Problem to work on - Every line below from the one with "yellow circle: (69, 38) -> (89, 67), moved" through the one with "yellow line: (63, 202)" should be retyped exactly, both ends included; no other lines and no pictures.

┌─ Provided data

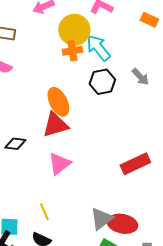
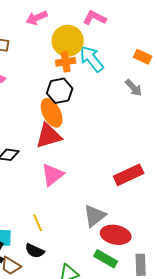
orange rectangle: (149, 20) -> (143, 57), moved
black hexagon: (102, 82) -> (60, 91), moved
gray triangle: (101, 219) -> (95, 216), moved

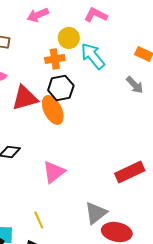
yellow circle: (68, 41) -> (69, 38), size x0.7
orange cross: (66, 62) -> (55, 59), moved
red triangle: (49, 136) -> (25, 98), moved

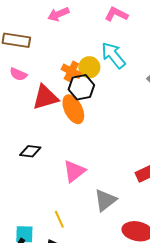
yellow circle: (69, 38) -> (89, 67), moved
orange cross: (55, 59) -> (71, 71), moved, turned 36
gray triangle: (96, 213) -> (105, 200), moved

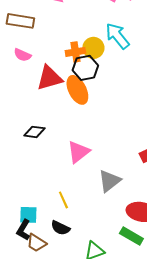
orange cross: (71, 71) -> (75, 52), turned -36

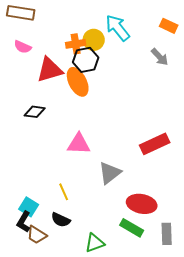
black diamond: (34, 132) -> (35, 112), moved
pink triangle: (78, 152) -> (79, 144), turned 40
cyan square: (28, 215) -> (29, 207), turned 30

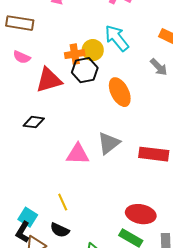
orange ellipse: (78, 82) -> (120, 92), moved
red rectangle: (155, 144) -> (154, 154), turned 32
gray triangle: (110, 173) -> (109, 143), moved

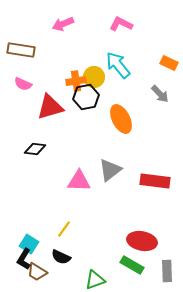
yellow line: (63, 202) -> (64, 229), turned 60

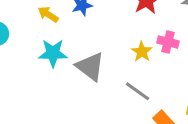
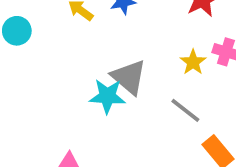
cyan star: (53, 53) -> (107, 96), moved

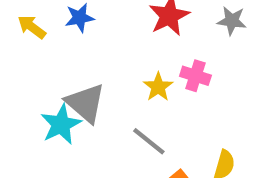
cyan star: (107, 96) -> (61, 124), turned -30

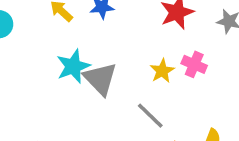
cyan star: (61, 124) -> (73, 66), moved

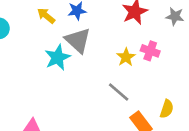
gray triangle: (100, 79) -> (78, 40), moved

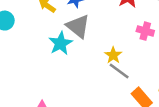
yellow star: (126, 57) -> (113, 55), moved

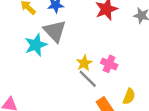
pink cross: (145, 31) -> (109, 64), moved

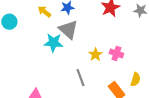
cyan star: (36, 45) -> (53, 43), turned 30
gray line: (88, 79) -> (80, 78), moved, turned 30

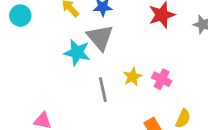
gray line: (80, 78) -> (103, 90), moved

└─

Response to the exercise -
yellow circle: (69, 38) -> (89, 67), moved
orange cross: (55, 59) -> (71, 71), moved, turned 36
gray triangle: (96, 213) -> (105, 200), moved

orange cross: (71, 71) -> (75, 52), turned -36

black diamond: (34, 132) -> (35, 112), moved
pink triangle: (78, 152) -> (79, 144), turned 40
cyan square: (28, 215) -> (29, 207), turned 30

orange ellipse: (78, 82) -> (120, 92), moved
red rectangle: (155, 144) -> (154, 154), turned 32
gray triangle: (110, 173) -> (109, 143), moved

yellow line: (63, 202) -> (64, 229), turned 60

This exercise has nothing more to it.